__WORK ITEM__
Count how many lines below include the word "tile". Answer with a number only.
*** Opening SUPPLIED RECORDS ***
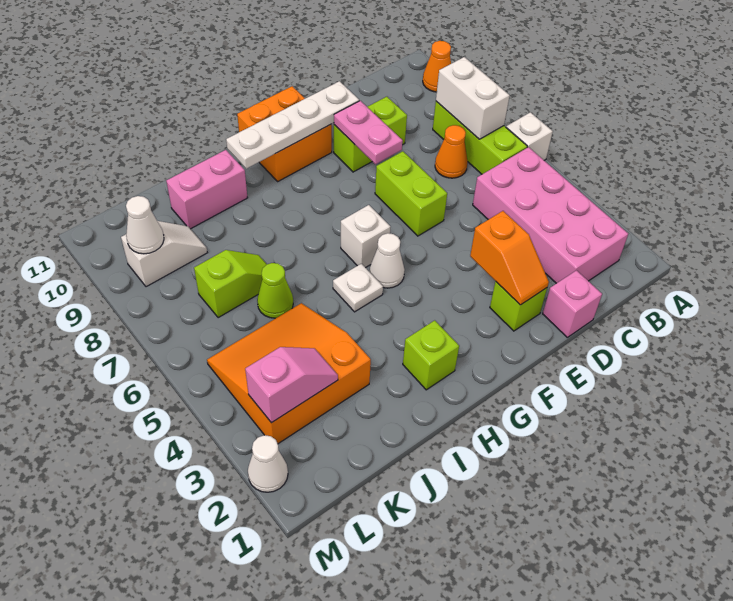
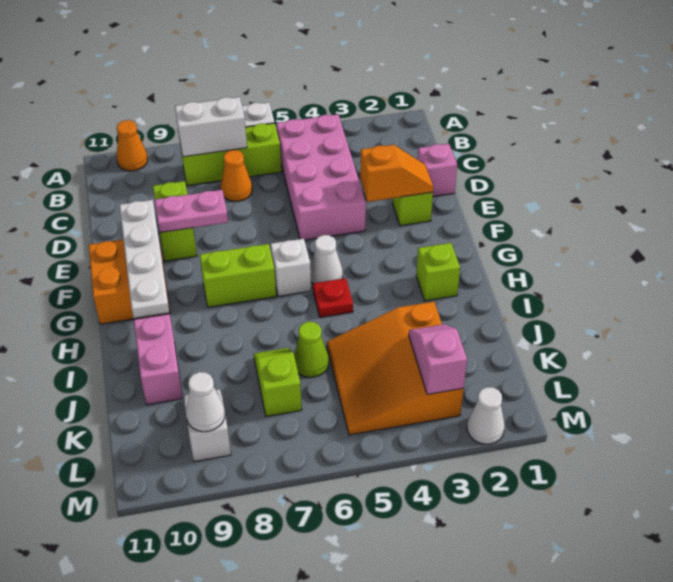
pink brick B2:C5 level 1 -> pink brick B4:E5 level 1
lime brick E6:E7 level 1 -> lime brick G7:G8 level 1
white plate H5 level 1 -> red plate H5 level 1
*** Closing SUPPLIED RECORDS ***
*** Opening SUPPLIED RECORDS ***
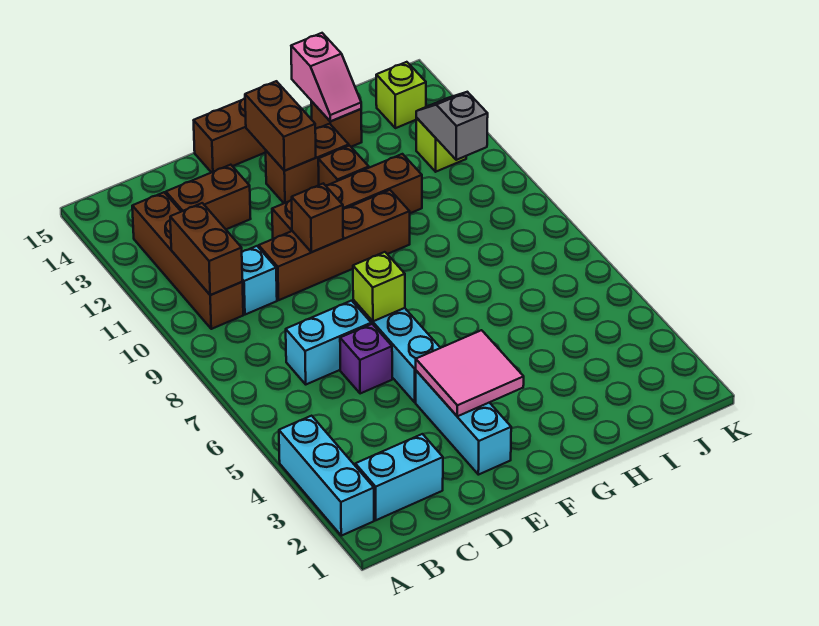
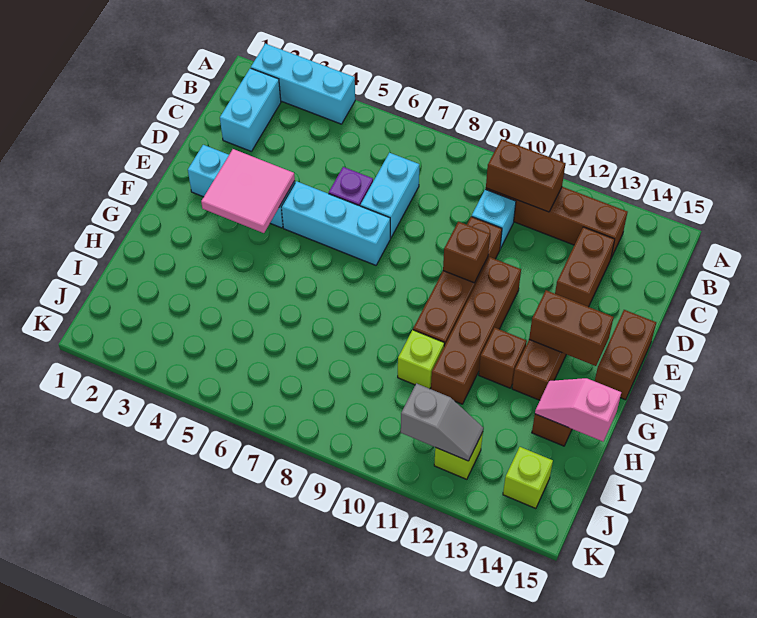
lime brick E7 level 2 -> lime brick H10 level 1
*** Closing SUPPLIED RECORDS ***
*** Opening SUPPLIED RECORDS ***
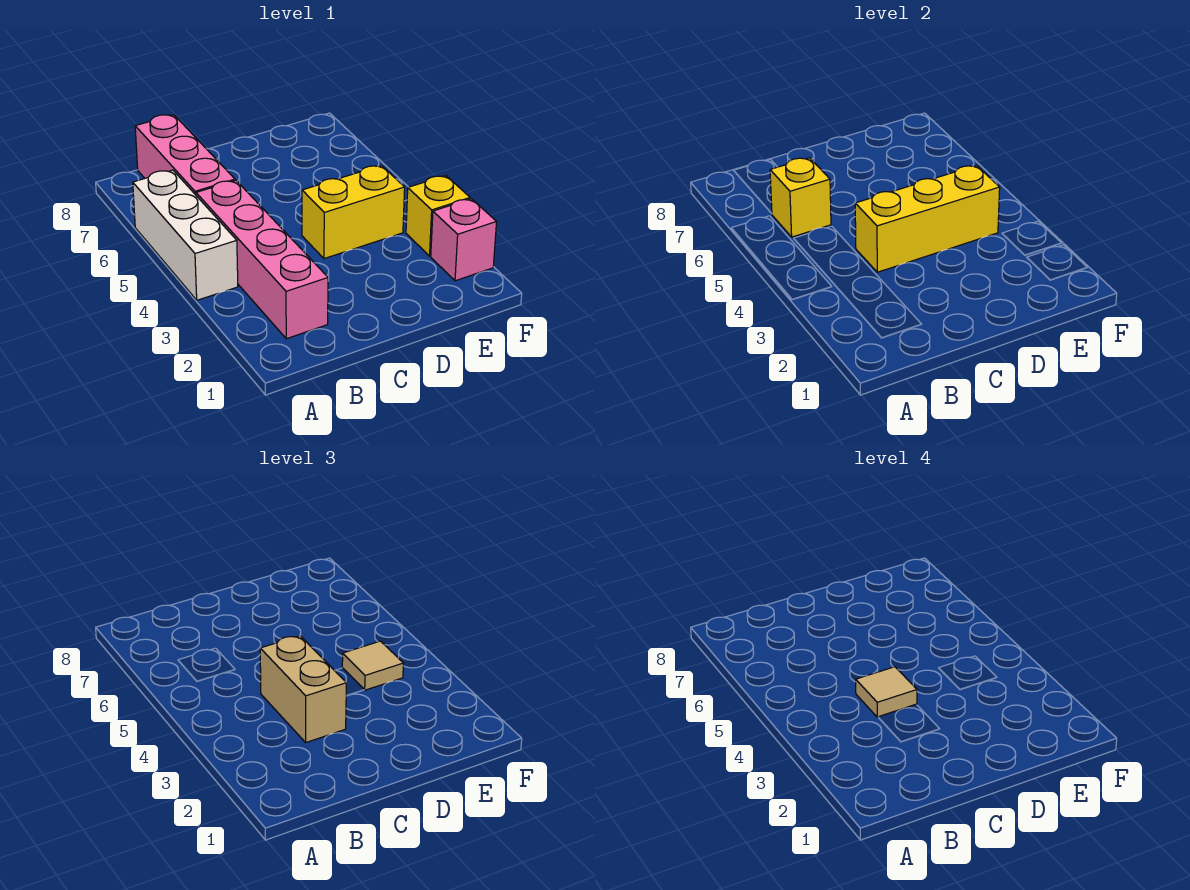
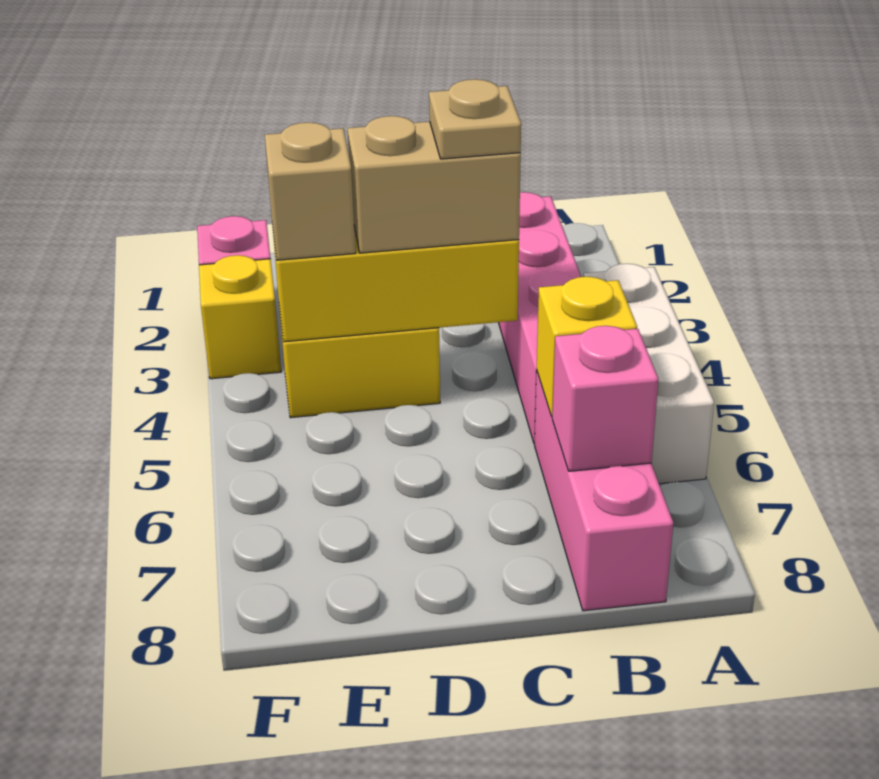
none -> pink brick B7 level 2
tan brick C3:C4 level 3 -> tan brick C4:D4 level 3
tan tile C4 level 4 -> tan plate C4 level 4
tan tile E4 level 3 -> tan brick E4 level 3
*** Closing SUPPLIED RECORDS ***
__SOLUTION TO THIS PROBLEM__
2